What needs to be done >>
In the records below, find the line with "black vase [447,15,492,107] -> none"; retype that line and all the following lines through the end, exactly, and add nothing.

Exercise materials >>
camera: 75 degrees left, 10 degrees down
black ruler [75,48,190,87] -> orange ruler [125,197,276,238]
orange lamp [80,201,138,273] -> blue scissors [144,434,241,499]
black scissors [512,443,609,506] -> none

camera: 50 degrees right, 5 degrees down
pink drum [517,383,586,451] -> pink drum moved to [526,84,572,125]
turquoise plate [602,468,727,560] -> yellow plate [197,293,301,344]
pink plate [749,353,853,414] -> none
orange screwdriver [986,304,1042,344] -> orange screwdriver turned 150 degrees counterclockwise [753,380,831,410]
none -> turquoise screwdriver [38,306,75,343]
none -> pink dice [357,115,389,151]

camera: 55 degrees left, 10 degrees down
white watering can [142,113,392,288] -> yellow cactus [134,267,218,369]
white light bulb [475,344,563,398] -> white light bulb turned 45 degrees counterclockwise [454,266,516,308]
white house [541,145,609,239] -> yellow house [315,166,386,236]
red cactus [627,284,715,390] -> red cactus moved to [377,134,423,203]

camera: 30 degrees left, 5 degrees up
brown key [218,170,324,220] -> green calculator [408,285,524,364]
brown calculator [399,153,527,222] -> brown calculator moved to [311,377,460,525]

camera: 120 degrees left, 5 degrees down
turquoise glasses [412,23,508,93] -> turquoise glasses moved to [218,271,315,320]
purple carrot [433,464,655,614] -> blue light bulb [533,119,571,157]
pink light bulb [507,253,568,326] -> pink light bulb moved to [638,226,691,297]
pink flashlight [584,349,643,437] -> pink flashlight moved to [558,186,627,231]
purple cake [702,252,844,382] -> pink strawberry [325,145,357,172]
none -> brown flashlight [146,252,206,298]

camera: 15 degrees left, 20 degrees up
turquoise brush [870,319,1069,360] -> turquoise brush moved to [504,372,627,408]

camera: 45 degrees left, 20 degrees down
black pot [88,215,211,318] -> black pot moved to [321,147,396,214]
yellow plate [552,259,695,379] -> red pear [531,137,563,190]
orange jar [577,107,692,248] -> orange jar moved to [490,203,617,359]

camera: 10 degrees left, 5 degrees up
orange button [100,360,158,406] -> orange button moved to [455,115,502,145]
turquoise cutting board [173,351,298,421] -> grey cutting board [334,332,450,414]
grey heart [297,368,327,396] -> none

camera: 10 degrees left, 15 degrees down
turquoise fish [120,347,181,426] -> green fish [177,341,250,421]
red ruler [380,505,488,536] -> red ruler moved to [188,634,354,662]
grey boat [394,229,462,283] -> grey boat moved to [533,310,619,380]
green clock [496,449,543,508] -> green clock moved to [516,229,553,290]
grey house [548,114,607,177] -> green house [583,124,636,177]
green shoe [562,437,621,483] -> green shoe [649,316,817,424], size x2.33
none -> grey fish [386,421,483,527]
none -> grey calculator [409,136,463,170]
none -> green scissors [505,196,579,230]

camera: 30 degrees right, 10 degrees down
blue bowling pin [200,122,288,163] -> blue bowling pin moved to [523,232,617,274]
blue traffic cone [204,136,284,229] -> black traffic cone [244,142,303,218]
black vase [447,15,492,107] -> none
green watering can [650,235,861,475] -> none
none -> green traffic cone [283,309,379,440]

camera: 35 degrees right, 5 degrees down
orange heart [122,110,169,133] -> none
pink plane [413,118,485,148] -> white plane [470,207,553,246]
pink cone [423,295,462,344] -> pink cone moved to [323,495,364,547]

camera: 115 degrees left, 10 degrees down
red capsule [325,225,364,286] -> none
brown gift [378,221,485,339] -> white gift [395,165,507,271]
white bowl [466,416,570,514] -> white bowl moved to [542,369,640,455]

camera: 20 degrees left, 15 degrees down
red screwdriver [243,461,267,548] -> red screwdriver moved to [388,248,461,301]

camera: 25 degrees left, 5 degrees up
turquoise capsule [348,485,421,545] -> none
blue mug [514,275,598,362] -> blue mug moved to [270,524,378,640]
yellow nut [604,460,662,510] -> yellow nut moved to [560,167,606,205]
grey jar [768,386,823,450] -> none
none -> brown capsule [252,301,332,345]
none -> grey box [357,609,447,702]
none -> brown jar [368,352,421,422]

Solution for this problem >>
black vase [447,15,492,107] -> none
green watering can [650,235,861,475] -> none
none -> green traffic cone [283,309,379,440]

camera: 35 degrees right, 5 degrees down
orange heart [122,110,169,133] -> none
pink plane [413,118,485,148] -> white plane [470,207,553,246]
pink cone [423,295,462,344] -> pink cone moved to [323,495,364,547]

camera: 115 degrees left, 10 degrees down
red capsule [325,225,364,286] -> none
brown gift [378,221,485,339] -> white gift [395,165,507,271]
white bowl [466,416,570,514] -> white bowl moved to [542,369,640,455]

camera: 20 degrees left, 15 degrees down
red screwdriver [243,461,267,548] -> red screwdriver moved to [388,248,461,301]

camera: 25 degrees left, 5 degrees up
turquoise capsule [348,485,421,545] -> none
blue mug [514,275,598,362] -> blue mug moved to [270,524,378,640]
yellow nut [604,460,662,510] -> yellow nut moved to [560,167,606,205]
grey jar [768,386,823,450] -> none
none -> brown capsule [252,301,332,345]
none -> grey box [357,609,447,702]
none -> brown jar [368,352,421,422]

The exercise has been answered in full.